Task details: All lines in the data bearing the string "mouse" should be identified and copied.

* * * * *

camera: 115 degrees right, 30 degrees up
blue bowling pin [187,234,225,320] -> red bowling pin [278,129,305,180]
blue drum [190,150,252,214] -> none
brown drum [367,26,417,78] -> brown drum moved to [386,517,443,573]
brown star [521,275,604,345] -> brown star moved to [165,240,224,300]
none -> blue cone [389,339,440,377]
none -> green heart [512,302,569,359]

* * * * *

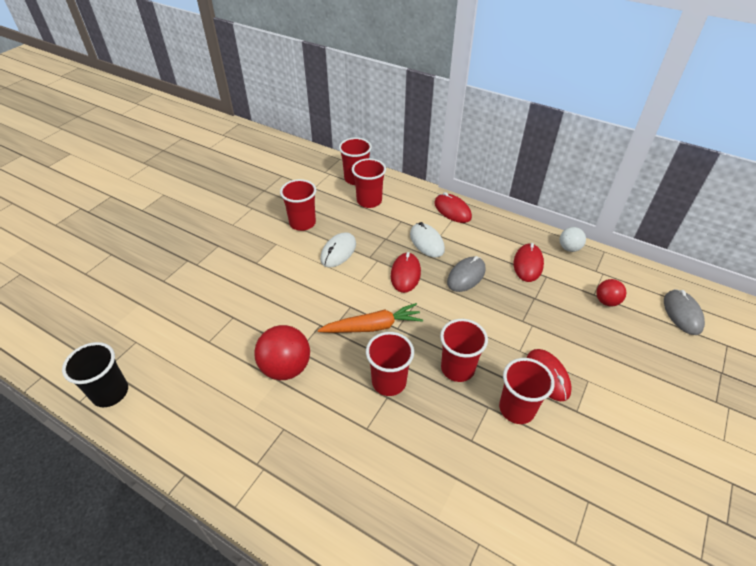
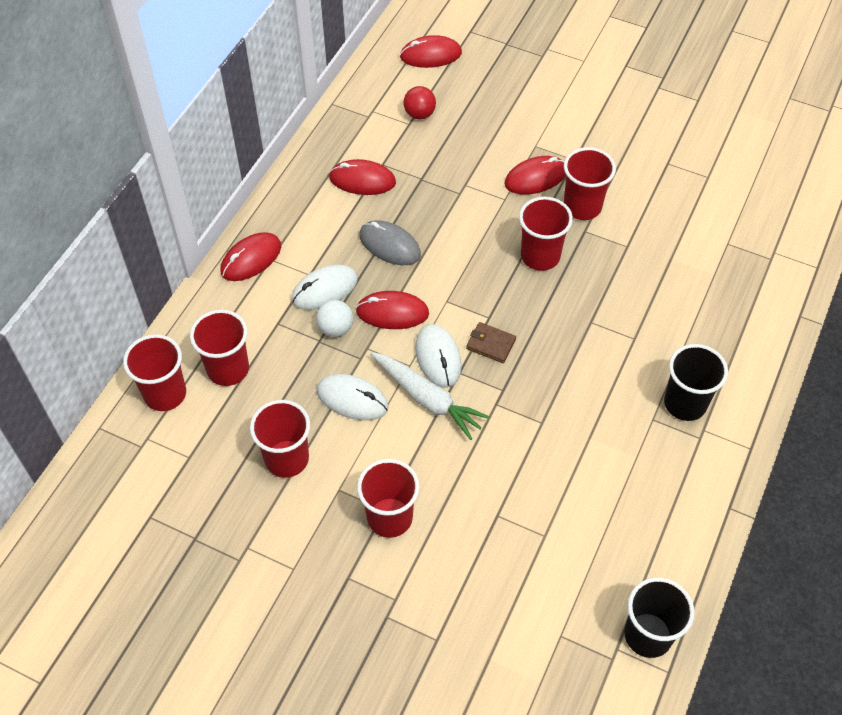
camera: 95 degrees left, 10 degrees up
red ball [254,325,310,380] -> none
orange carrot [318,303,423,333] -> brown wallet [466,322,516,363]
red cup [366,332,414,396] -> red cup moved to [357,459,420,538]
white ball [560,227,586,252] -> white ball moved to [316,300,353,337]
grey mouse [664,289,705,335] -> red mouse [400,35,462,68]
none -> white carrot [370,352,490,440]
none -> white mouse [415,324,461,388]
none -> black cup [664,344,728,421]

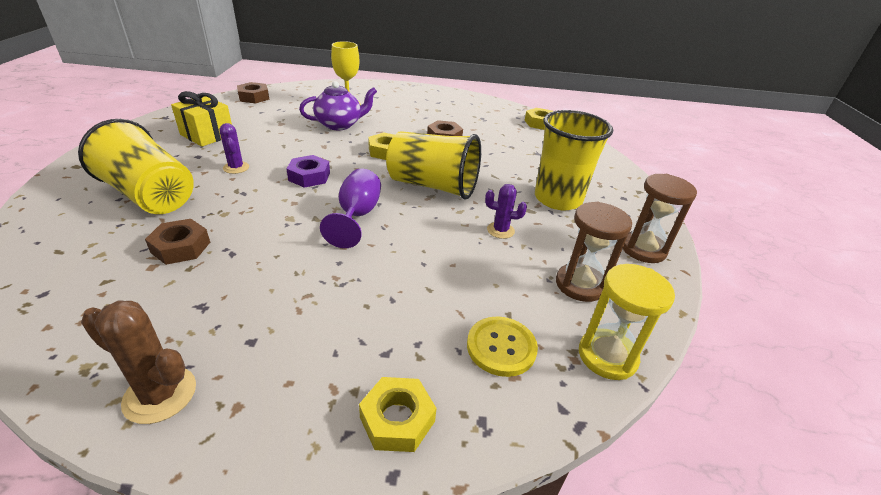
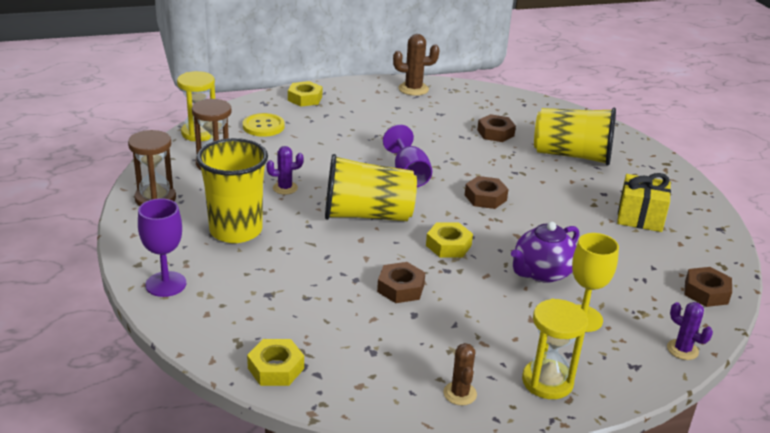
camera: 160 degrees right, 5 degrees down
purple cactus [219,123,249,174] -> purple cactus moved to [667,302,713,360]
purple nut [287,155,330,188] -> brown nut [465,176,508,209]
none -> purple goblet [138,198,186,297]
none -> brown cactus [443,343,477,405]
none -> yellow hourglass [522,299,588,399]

* * * * *

Written answer:
grey mouse [664,289,705,335] -> red mouse [400,35,462,68]
none -> white mouse [415,324,461,388]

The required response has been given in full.